Find every line of the records that has "plus" and return it.

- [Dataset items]
################
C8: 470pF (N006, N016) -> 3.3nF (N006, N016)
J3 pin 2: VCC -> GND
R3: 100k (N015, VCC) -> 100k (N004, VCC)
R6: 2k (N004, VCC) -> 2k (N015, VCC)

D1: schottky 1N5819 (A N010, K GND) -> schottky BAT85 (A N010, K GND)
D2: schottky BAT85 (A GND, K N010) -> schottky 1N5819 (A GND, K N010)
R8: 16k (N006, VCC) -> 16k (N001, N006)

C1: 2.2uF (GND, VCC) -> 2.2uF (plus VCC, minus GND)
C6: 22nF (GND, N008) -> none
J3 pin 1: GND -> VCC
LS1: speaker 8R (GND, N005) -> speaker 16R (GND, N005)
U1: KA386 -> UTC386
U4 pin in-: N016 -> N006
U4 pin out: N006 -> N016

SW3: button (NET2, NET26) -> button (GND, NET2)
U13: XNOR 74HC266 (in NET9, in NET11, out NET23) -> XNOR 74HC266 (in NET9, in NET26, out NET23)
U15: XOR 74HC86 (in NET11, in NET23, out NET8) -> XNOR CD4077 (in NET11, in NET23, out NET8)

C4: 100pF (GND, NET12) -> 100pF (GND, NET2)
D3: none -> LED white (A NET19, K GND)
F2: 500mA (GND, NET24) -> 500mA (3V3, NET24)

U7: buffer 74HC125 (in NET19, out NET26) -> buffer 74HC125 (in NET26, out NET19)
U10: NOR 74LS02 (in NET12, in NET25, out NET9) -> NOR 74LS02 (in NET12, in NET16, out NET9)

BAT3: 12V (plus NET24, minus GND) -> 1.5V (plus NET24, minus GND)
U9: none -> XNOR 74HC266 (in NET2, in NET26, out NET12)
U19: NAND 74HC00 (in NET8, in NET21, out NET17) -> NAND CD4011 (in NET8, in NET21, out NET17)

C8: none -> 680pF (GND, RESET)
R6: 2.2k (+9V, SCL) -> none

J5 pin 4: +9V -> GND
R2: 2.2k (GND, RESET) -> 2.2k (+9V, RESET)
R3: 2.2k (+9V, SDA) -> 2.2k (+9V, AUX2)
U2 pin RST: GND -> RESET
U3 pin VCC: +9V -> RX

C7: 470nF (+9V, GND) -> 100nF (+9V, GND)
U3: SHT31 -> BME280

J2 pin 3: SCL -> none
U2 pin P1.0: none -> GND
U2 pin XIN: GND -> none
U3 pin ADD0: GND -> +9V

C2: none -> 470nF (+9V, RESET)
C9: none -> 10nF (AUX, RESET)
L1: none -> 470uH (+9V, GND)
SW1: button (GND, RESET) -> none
################
- [Exercise output]
C1: 2.2uF (GND, VCC) -> 2.2uF (plus VCC, minus GND)
BAT3: 12V (plus NET24, minus GND) -> 1.5V (plus NET24, minus GND)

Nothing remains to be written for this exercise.